[Instructions to follow]:
Which lines of the data below hold "cyan"? Copy each of them.

[Data extract]:

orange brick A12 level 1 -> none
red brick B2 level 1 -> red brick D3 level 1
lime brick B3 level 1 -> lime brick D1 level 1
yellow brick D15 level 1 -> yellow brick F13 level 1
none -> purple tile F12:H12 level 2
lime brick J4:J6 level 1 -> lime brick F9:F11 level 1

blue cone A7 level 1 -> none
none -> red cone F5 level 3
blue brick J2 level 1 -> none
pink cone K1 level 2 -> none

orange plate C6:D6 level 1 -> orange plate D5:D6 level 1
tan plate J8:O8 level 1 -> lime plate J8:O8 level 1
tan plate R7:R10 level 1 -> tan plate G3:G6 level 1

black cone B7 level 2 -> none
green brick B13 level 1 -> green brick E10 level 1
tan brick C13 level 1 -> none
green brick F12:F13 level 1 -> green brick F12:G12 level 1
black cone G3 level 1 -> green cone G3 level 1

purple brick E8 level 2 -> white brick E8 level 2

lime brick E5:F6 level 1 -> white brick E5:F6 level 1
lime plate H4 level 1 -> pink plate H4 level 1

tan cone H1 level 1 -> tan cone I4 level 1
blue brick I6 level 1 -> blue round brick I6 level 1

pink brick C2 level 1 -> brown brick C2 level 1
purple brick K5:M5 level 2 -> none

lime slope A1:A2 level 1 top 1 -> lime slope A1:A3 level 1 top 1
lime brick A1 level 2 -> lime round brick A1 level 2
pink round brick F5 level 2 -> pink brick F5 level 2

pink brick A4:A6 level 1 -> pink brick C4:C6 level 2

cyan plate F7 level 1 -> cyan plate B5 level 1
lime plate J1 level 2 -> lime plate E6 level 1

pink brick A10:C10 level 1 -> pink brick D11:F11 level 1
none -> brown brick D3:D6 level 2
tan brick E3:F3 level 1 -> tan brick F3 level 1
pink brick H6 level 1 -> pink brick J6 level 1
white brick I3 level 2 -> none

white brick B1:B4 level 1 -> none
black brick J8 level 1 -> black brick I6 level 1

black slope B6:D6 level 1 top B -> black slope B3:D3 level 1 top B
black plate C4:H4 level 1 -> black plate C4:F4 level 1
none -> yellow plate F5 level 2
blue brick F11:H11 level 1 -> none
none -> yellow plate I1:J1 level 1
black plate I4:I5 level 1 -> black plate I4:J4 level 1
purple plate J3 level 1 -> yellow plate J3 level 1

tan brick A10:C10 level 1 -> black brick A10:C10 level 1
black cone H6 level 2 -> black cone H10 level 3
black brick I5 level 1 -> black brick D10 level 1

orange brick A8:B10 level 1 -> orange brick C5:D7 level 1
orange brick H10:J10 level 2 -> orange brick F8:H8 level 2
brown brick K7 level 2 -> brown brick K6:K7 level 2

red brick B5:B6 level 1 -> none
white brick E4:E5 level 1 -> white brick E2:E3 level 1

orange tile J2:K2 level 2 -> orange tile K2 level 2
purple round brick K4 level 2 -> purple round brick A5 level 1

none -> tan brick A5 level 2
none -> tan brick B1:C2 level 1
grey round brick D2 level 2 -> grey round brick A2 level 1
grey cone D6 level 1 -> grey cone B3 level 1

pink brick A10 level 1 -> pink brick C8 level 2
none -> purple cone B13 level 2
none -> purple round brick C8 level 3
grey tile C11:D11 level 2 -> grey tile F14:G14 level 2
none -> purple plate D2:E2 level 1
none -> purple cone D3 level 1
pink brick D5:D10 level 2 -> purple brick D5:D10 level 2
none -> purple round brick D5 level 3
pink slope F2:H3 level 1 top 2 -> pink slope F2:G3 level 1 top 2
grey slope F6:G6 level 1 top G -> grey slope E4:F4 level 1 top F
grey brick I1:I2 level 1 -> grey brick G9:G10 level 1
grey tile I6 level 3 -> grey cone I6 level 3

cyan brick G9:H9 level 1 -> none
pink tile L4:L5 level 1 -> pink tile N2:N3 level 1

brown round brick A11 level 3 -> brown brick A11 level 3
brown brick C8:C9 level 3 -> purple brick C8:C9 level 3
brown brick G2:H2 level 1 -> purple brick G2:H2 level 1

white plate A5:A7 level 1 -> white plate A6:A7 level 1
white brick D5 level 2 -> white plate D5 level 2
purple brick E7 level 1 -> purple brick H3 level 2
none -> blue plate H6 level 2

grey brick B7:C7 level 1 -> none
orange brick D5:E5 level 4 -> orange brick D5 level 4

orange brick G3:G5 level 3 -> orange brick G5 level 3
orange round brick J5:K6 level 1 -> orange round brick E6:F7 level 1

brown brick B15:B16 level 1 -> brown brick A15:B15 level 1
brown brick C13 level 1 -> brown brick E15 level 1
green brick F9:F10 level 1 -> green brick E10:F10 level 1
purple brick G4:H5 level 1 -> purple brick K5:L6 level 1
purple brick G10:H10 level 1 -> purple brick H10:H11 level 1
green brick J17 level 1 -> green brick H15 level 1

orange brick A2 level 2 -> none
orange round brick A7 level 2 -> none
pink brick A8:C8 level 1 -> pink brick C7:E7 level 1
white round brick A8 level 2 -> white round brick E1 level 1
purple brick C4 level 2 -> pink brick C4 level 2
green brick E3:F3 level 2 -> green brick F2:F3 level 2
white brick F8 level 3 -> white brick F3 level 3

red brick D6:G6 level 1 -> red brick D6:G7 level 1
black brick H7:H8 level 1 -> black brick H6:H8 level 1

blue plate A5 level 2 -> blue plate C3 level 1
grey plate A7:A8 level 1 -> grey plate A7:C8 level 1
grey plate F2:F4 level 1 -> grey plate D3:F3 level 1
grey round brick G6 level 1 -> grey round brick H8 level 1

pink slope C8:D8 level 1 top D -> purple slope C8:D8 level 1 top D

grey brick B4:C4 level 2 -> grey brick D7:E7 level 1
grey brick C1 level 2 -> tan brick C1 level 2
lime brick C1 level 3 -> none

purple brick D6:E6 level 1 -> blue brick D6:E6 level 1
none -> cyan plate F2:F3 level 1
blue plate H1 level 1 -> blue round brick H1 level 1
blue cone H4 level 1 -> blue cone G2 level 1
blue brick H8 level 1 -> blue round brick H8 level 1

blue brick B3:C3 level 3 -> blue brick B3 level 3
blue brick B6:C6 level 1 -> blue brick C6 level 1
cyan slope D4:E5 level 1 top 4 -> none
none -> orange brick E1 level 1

[Response]:
cyan plate F7 level 1 -> cyan plate B5 level 1
cyan brick G9:H9 level 1 -> none
none -> cyan plate F2:F3 level 1
cyan slope D4:E5 level 1 top 4 -> none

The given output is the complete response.